> _What you are asked to do_:
For the data below, retype word for word the lines from the one containing "blue cross: (19, 14) -> (17, 26), turned -32" through the one containing "cyan line: (168, 98) -> (134, 45), moved"; drop the pictures.

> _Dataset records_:
============

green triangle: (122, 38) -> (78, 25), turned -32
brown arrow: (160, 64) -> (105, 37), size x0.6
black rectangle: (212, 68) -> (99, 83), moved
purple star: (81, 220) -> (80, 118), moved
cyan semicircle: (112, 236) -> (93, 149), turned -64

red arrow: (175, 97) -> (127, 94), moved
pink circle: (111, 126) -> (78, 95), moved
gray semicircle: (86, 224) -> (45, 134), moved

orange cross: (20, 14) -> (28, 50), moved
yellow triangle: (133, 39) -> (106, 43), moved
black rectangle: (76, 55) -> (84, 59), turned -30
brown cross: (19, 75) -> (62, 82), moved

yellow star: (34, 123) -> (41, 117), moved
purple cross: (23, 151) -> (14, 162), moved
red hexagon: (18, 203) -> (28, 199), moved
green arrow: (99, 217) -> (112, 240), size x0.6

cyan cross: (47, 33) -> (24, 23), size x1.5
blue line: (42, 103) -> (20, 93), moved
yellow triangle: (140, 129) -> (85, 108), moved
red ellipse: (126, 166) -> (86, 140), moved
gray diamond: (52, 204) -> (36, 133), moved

============

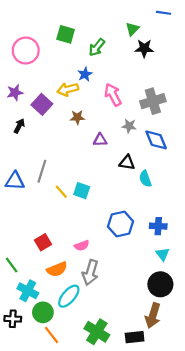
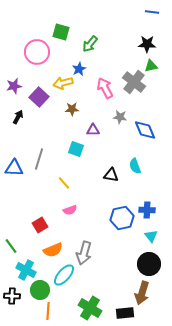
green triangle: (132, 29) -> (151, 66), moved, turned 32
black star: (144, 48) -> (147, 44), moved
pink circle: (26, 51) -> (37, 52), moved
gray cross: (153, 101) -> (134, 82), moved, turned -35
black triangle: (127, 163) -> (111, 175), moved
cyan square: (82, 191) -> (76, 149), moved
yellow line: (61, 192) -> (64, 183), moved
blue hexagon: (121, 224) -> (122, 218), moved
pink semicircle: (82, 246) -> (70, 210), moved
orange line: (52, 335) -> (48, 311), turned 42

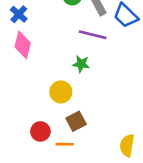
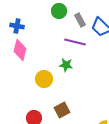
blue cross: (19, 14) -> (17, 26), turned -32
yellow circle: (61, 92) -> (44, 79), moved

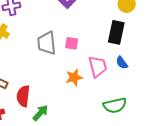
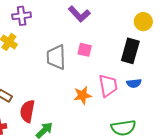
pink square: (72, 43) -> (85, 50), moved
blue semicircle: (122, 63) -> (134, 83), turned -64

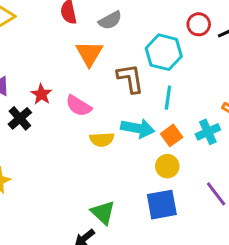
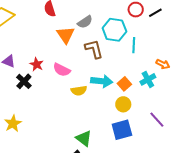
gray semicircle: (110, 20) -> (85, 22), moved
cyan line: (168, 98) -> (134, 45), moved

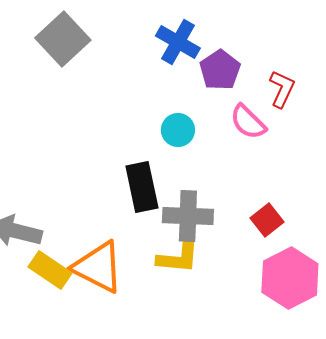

============

> _Exercise answer_:
blue cross: (19, 14) -> (17, 26), turned -32
yellow circle: (61, 92) -> (44, 79), moved

pink square: (72, 43) -> (85, 50), moved
blue semicircle: (122, 63) -> (134, 83), turned -64

gray semicircle: (110, 20) -> (85, 22), moved
cyan line: (168, 98) -> (134, 45), moved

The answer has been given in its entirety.